BEGIN RECORDED DATA

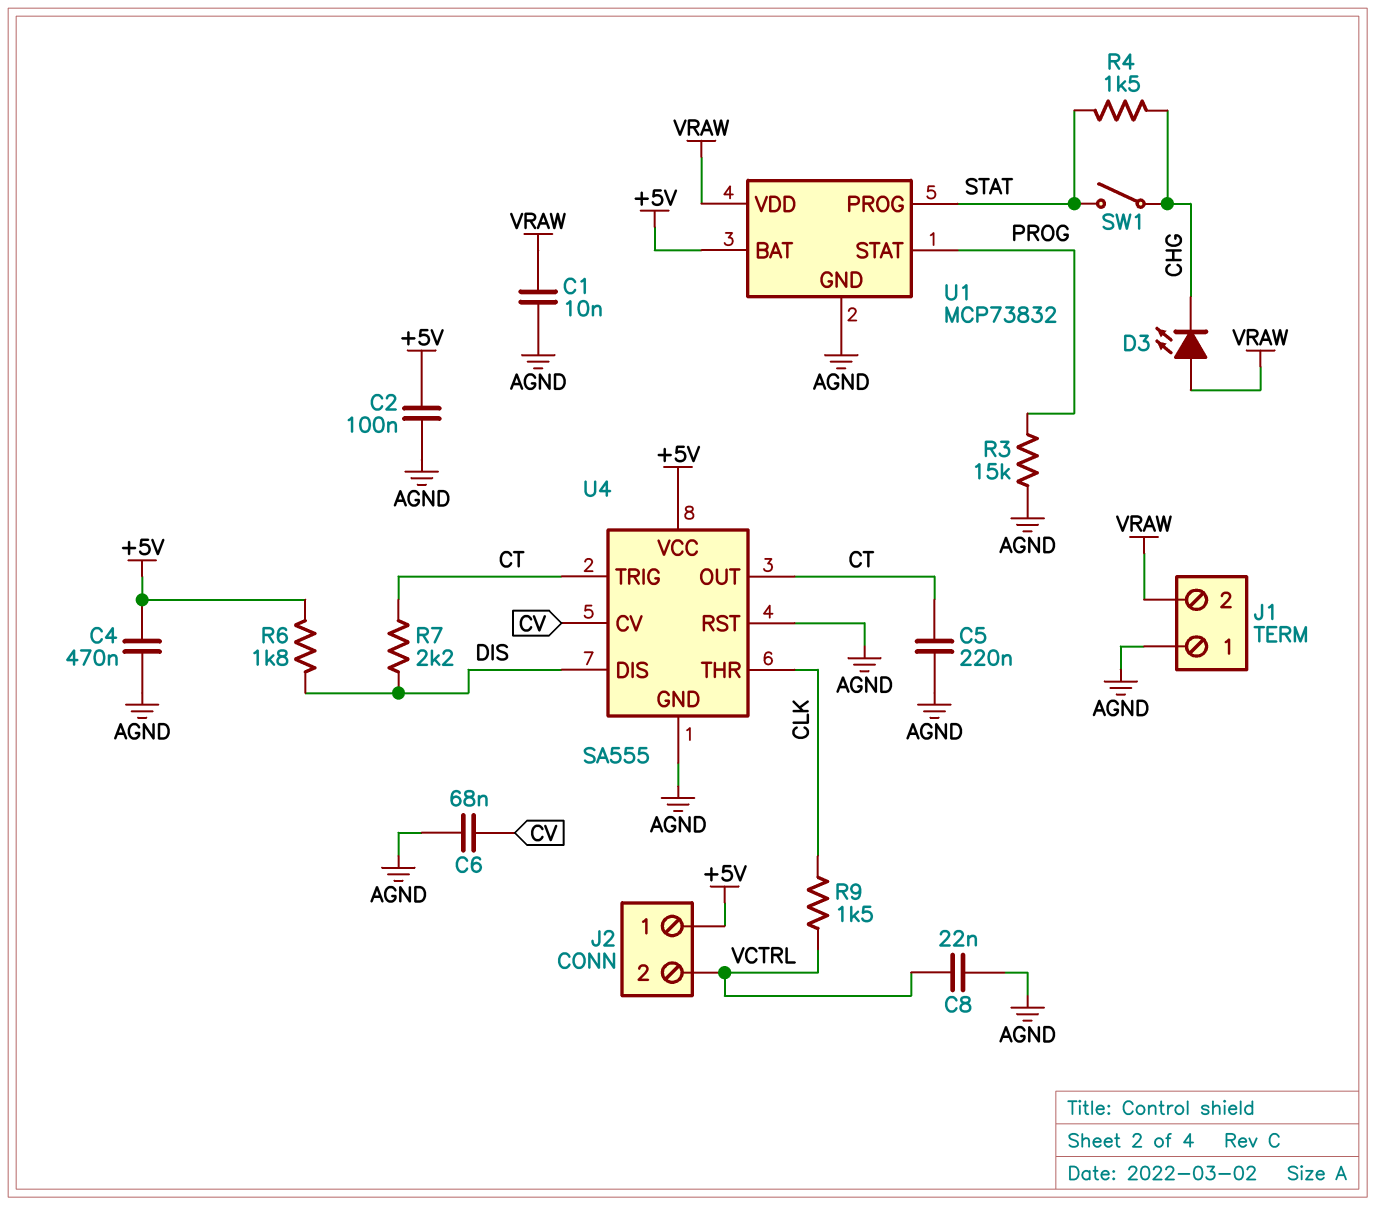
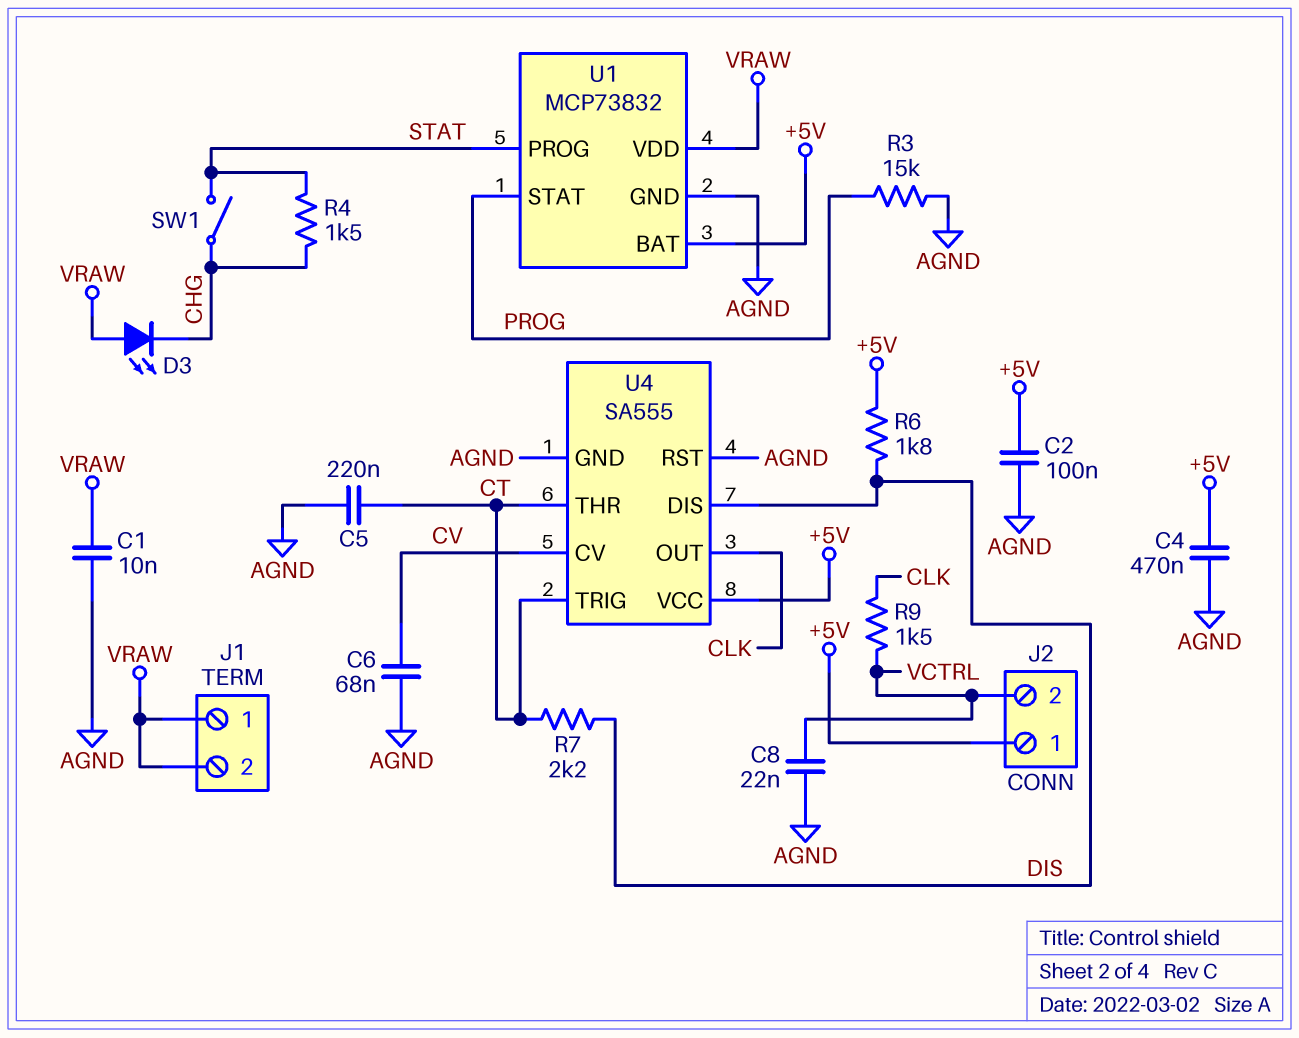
J1 pin 1: AGND -> VRAW
U4 pin OUT: CT -> CLK
U4 pin THR: CLK -> CT

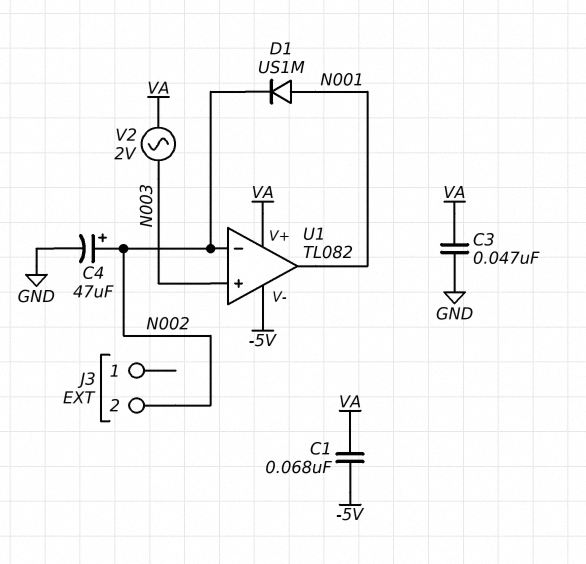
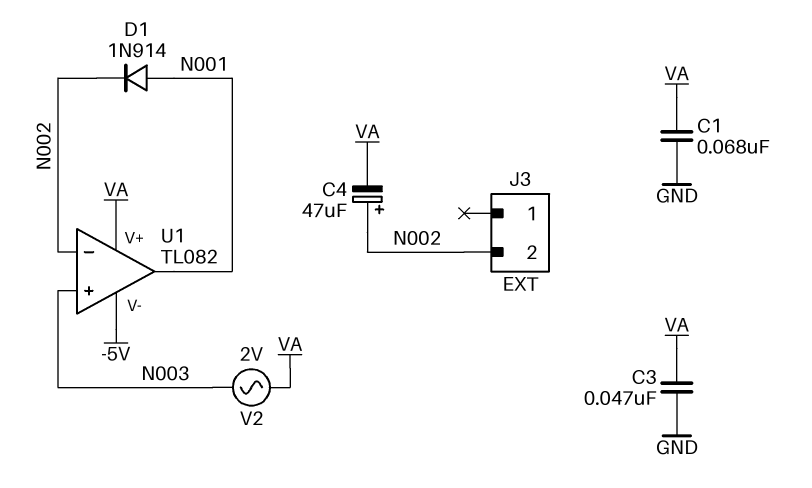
C1: 68nF (-5V, VA) -> 68nF (GND, VA)
C4: 47uF (plus N002, minus GND) -> 47uF (plus N002, minus VA)
D1: diode US1M (A N001, K N002) -> diode 1N914 (A N001, K N002)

END RECORDED DATA

*WHAT YOU WILL DO*. Lines from the one containing "C1: 68nF (-5V, VA) -> 68nF (GND, VA)" through the final line of the entries are the only ones to print, and each must match exactly.

*WRITTEN ANSWER*.
C1: 68nF (-5V, VA) -> 68nF (GND, VA)
C4: 47uF (plus N002, minus GND) -> 47uF (plus N002, minus VA)
D1: diode US1M (A N001, K N002) -> diode 1N914 (A N001, K N002)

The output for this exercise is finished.